┌─ Task inputs

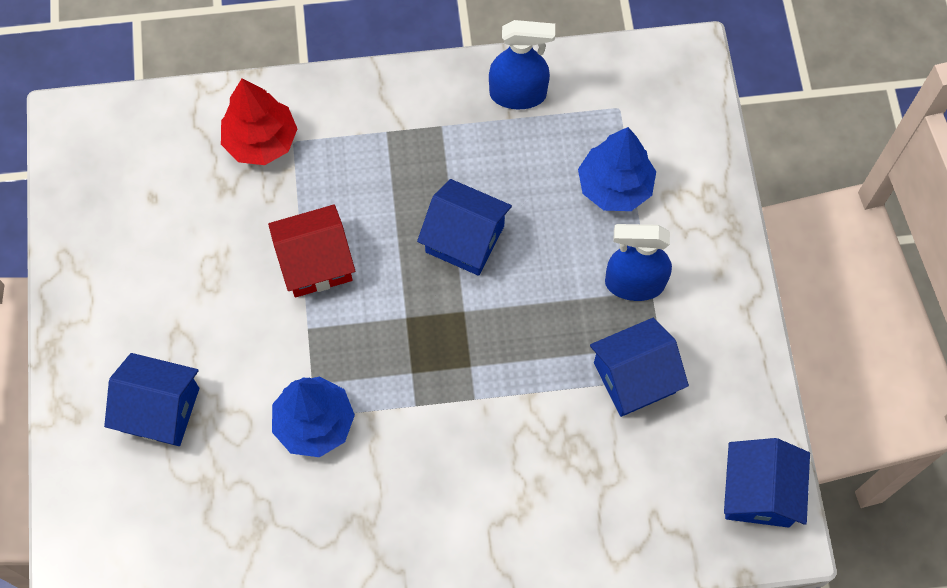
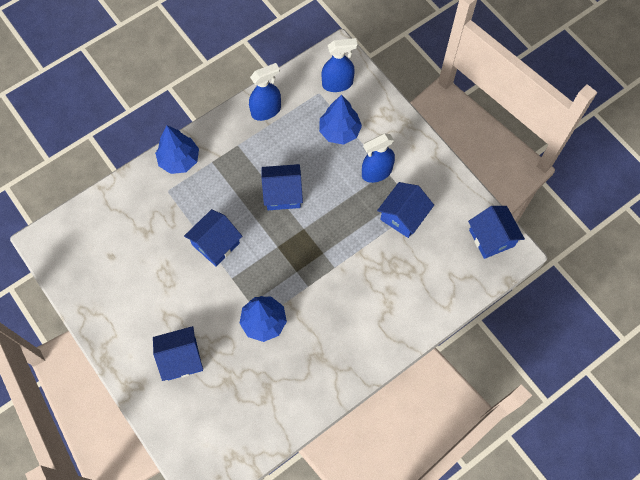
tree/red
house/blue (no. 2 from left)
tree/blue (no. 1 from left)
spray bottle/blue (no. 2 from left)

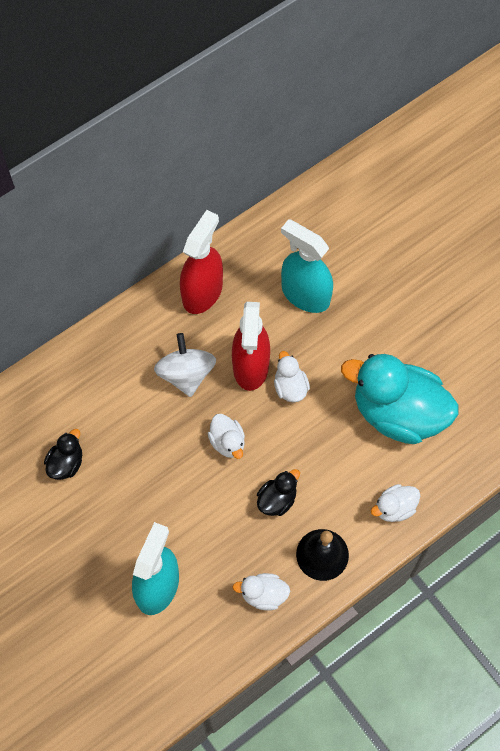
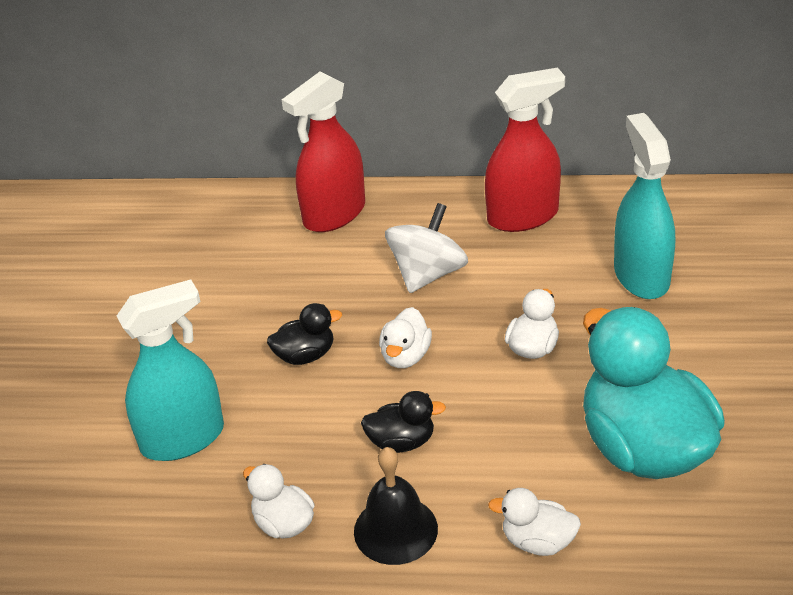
duck/black (no. 1 from left)
spray bottle/red (no. 1 from left)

└─

◆ Requirement ◆
Find every line in the records above that holds the word "spray", and copy each one.

◆ Reply ◆
spray bottle/blue (no. 2 from left)
spray bottle/red (no. 1 from left)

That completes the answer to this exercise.